- Opening Delimiter -

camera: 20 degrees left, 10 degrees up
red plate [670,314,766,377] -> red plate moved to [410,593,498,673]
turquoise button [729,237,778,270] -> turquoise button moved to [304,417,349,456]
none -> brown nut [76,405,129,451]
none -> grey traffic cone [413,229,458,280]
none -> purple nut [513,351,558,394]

- Closing Delimiter -
- Opening Delimiter -

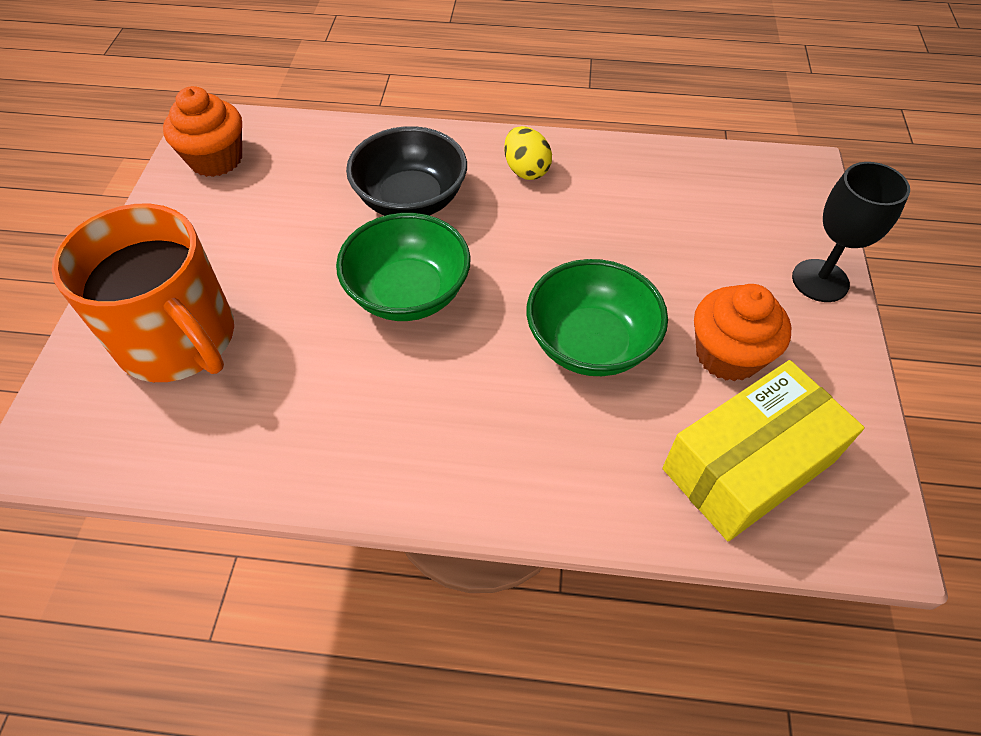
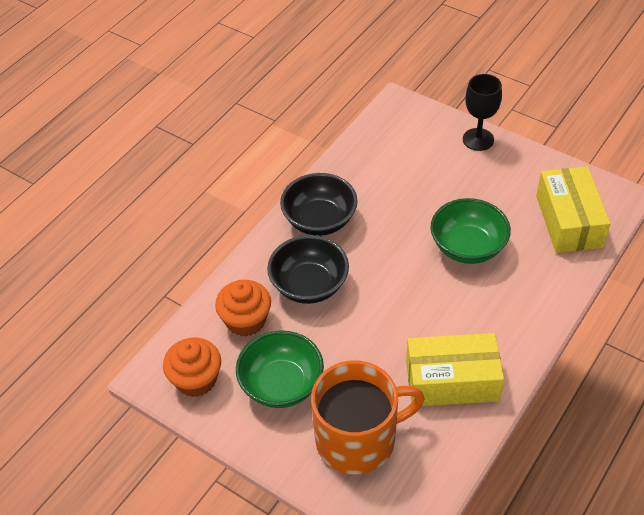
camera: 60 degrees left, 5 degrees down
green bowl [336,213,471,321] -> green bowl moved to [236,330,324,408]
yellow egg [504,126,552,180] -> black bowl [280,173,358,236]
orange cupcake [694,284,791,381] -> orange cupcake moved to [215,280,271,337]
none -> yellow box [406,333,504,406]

- Closing Delimiter -

Instructions for the task: Print again the lines of the entries above that fall between the line holding "none -> grey traffic cone [413,229,458,280]" and the line holding "none -> purple nut [513,351,558,394]", inclusive, exactly as they stand.

Response to this task:
none -> grey traffic cone [413,229,458,280]
none -> purple nut [513,351,558,394]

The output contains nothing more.